* [Problem details]:
Your response should be an exact transcription of the data, images excluded.
↓
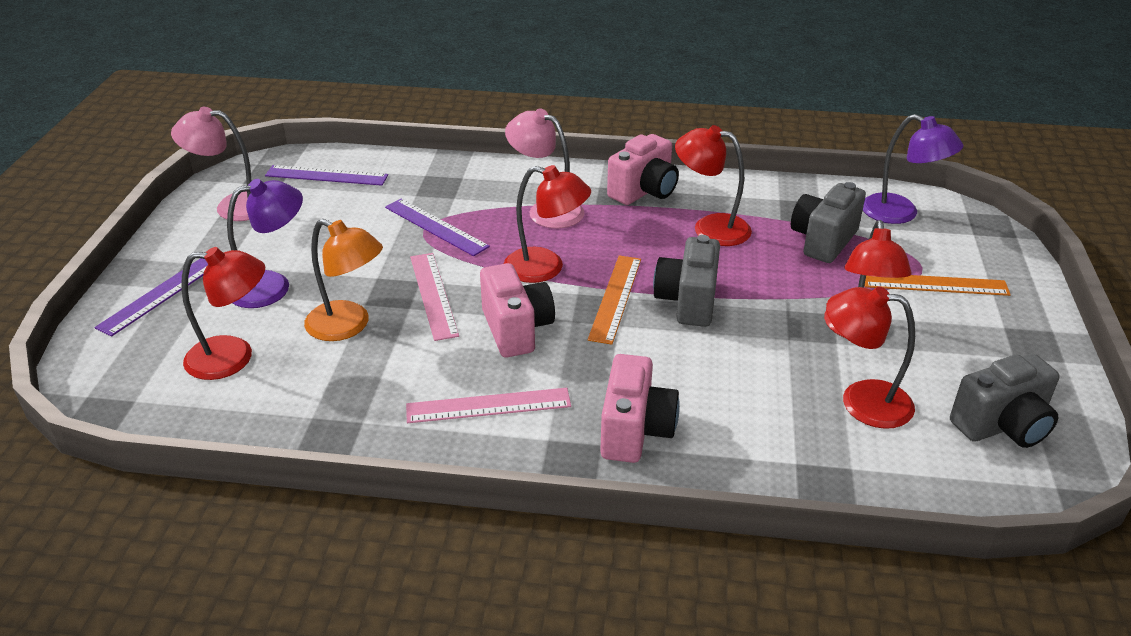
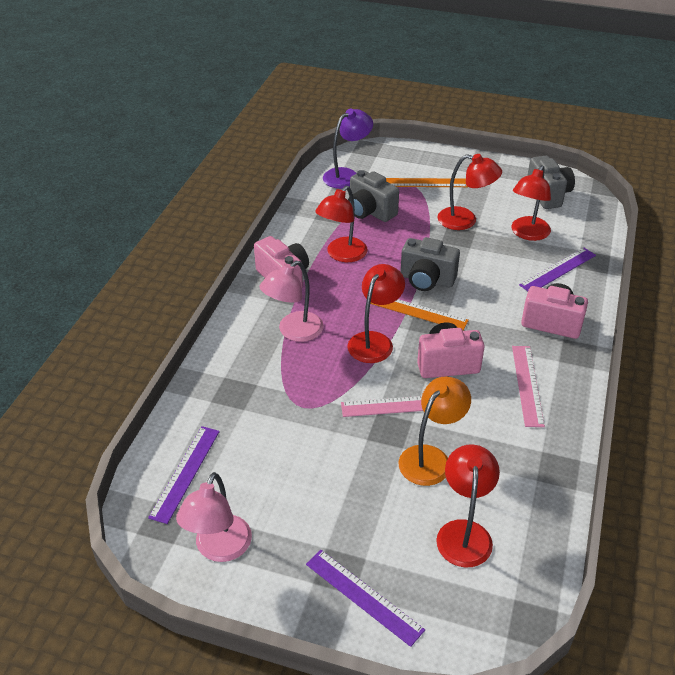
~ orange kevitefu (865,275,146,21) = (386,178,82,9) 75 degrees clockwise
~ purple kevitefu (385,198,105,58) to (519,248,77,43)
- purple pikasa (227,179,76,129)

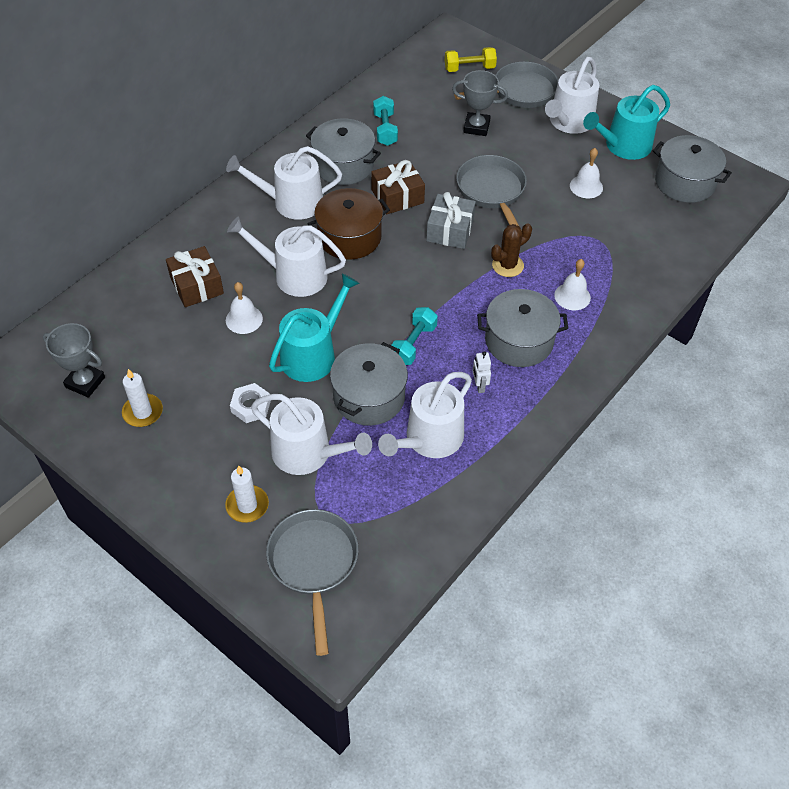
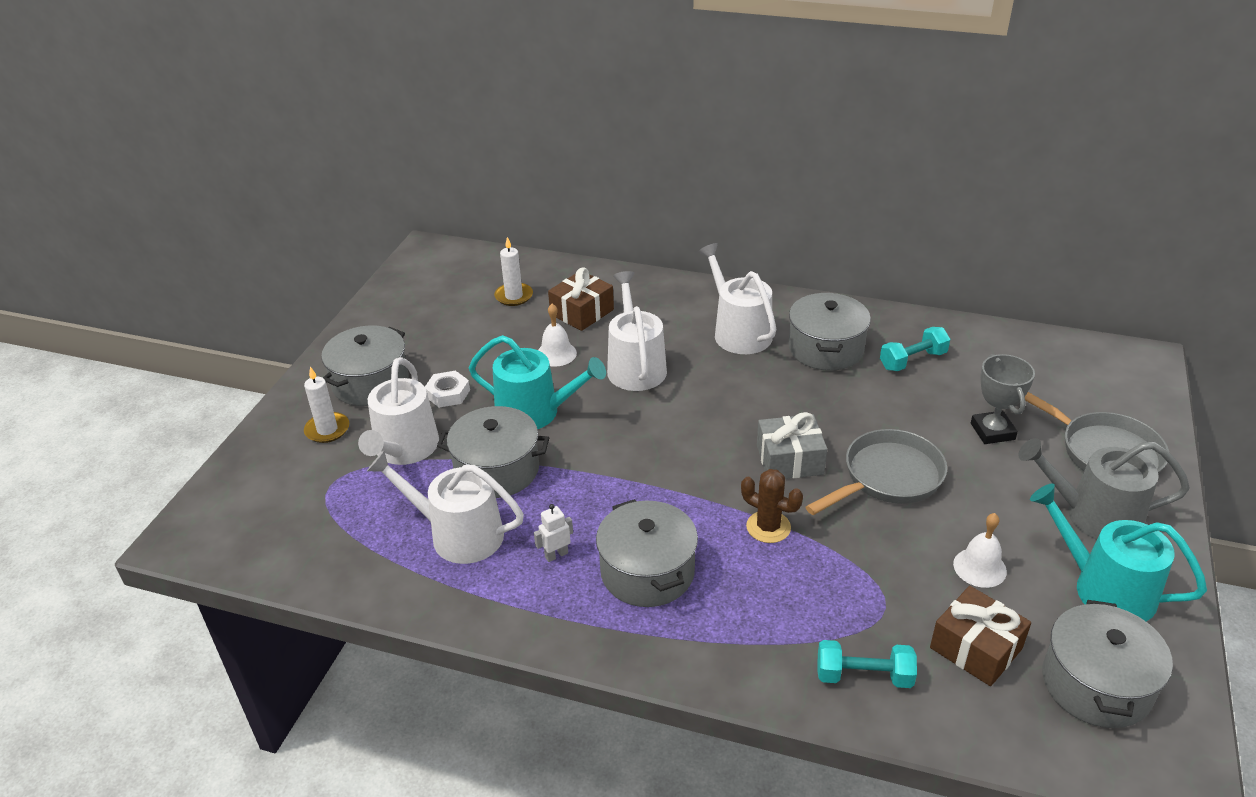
+ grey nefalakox (321,325,88,81)
~ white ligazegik (122,369,41,58) to (494,237,39,69)
~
↑
* [Exercise solution]:
~ orange kevitefu (865,275,146,21) = (386,178,82,9) 75 degrees clockwise
~ purple kevitefu (385,198,105,58) to (519,248,77,43)
- purple pikasa (227,179,76,129)

+ grey nefalakox (321,325,88,81)
~ white ligazegik (122,369,41,58) to (494,237,39,69)
~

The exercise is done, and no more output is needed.